---------- Extracted information

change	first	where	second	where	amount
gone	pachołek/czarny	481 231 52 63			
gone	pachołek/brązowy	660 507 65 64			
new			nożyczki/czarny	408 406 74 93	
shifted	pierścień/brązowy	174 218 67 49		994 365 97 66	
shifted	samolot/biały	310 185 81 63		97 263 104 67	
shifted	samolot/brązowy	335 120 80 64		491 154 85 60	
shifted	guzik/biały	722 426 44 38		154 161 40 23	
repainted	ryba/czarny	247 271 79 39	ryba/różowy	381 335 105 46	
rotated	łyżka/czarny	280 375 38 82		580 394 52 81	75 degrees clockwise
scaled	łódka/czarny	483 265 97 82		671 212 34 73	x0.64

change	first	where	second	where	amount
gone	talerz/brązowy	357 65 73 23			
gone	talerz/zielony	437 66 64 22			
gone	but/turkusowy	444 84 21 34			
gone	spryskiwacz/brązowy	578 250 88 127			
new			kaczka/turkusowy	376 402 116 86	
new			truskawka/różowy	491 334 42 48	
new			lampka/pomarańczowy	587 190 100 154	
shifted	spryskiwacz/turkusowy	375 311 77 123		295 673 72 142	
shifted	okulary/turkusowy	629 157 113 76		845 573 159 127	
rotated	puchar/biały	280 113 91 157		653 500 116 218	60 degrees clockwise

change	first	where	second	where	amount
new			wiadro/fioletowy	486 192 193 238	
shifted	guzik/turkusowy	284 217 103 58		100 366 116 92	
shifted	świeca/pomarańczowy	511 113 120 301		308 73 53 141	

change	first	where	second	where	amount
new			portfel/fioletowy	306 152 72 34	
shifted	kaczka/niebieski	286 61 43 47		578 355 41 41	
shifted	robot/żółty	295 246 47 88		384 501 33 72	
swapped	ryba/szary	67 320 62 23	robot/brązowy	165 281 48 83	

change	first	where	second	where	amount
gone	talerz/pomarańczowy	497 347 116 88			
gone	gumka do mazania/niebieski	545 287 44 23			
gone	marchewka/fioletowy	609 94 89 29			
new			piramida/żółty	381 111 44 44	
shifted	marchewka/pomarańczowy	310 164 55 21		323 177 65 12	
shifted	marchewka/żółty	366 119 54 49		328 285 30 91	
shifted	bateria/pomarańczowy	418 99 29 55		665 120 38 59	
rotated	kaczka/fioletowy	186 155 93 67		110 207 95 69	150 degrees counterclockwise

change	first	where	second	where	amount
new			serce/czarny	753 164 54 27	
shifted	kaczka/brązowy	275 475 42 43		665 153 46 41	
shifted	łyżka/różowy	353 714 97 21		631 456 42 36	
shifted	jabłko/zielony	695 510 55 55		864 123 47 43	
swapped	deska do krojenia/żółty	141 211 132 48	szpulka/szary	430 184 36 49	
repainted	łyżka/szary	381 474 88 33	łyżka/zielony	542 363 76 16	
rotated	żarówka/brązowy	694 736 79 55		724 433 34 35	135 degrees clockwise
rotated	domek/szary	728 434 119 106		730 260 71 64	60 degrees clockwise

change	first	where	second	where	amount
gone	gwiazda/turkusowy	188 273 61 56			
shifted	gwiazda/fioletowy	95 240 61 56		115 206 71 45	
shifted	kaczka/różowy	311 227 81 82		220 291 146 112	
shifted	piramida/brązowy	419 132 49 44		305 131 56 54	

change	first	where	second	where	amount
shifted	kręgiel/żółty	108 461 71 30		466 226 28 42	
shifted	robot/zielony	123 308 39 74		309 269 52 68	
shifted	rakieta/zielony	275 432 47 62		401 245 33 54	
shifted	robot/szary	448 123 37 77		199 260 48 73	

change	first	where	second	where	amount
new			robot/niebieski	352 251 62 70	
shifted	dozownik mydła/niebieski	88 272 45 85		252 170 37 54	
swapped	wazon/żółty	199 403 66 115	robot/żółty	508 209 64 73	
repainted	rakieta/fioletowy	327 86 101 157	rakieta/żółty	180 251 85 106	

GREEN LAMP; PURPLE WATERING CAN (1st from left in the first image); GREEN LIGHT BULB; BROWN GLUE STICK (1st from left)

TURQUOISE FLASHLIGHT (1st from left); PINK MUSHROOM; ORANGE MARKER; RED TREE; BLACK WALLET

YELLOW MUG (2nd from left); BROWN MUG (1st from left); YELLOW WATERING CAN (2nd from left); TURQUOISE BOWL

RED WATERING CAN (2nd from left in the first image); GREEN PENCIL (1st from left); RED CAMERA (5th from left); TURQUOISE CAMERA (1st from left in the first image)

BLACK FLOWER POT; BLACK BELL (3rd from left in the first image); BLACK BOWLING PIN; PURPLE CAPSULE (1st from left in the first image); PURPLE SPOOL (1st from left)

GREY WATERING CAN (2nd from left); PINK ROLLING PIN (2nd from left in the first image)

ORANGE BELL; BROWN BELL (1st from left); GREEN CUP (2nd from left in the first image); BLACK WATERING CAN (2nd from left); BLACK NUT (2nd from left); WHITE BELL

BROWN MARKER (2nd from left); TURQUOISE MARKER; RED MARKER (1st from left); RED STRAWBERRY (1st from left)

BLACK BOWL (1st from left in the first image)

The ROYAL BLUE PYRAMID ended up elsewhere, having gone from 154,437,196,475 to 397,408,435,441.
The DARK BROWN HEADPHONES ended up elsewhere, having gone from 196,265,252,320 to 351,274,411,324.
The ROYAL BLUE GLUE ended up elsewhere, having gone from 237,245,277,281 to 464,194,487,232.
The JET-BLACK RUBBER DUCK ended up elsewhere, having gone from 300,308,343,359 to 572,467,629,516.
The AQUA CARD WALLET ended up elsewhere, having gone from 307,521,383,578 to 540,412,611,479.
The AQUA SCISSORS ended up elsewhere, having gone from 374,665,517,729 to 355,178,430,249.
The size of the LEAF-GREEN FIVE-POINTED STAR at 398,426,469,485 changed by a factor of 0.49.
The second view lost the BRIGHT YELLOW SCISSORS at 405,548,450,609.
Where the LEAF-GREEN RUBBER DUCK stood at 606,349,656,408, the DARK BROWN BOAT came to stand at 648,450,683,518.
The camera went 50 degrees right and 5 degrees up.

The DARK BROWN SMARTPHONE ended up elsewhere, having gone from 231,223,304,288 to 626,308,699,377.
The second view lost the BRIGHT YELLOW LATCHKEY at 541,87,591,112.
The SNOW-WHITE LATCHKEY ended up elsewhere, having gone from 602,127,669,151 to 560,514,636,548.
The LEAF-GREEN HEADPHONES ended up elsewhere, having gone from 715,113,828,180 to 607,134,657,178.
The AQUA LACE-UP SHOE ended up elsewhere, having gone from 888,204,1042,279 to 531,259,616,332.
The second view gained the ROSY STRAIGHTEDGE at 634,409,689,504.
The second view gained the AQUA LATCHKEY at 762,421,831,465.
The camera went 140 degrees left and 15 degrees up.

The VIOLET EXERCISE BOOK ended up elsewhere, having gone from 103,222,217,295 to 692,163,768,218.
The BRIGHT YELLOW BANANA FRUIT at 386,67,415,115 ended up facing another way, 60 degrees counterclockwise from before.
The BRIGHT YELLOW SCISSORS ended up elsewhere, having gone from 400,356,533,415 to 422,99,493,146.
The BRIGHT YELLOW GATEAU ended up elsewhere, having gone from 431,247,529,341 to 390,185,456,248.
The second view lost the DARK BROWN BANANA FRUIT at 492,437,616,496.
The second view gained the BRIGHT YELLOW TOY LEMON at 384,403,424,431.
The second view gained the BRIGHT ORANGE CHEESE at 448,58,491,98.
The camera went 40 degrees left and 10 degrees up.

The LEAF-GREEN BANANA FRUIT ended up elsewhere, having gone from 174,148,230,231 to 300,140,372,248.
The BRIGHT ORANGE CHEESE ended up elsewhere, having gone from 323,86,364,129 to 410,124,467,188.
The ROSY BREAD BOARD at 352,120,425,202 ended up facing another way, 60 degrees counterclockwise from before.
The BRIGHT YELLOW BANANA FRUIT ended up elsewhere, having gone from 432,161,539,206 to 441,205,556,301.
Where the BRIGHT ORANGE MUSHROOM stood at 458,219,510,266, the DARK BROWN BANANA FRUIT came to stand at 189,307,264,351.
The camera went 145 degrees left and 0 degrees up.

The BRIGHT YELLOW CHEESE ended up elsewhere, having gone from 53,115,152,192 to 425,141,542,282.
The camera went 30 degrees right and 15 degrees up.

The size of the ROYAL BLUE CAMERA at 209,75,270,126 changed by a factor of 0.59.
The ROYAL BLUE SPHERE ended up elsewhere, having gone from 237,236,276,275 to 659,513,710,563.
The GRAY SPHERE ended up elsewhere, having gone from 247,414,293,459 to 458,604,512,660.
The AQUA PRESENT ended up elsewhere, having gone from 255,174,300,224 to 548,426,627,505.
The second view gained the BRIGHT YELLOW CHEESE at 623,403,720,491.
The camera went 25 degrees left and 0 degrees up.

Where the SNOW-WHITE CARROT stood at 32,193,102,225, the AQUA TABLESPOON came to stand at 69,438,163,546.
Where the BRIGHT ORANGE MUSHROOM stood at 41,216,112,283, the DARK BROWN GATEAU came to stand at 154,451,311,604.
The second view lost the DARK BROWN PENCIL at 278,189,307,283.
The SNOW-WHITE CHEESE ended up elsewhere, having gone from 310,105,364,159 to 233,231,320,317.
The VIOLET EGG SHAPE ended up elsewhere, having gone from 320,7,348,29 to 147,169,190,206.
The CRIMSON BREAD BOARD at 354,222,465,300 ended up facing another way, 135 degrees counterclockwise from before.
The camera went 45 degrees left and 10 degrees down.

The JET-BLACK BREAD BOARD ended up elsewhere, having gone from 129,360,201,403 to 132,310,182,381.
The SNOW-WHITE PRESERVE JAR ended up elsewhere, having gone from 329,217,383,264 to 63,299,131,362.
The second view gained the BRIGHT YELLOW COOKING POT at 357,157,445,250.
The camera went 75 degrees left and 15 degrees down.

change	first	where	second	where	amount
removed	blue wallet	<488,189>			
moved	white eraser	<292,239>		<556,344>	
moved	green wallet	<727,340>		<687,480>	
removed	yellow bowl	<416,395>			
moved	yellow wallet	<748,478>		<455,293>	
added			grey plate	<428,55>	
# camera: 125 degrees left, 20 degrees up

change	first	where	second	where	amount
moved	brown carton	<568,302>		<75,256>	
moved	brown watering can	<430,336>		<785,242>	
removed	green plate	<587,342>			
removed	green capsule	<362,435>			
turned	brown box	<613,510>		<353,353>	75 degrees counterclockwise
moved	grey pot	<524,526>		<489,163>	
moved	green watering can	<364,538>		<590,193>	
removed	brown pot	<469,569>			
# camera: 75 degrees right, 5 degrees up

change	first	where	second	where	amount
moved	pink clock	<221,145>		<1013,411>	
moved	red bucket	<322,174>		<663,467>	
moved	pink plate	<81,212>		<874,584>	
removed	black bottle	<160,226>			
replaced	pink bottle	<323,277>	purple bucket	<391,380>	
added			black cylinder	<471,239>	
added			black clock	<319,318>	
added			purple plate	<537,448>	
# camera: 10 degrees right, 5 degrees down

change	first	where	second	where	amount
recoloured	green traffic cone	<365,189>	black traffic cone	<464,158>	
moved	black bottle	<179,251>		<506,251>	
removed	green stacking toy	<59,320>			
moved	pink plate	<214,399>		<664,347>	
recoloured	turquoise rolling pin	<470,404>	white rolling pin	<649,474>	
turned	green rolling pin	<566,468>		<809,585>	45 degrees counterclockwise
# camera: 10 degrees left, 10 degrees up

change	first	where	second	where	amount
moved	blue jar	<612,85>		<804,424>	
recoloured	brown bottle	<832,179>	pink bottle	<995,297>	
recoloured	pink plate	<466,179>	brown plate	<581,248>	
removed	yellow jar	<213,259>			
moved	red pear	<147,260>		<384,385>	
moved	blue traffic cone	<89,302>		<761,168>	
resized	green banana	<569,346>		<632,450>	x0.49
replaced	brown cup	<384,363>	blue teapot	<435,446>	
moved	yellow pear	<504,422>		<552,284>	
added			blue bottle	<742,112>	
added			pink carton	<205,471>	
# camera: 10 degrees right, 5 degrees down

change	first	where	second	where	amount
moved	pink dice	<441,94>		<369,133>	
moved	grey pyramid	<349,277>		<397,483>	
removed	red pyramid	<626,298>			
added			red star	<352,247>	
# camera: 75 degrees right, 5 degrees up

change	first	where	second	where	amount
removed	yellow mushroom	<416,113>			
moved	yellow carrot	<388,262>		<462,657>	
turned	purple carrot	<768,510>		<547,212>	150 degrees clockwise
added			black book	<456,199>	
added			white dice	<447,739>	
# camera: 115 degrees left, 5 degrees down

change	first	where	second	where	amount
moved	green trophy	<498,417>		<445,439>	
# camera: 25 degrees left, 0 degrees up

--------------------

What this task involves.
Each line of the data that contains "pachołek" belongs in the answer.

Worked solution.
gone	pachołek/czarny	481 231 52 63			
gone	pachołek/brązowy	660 507 65 64			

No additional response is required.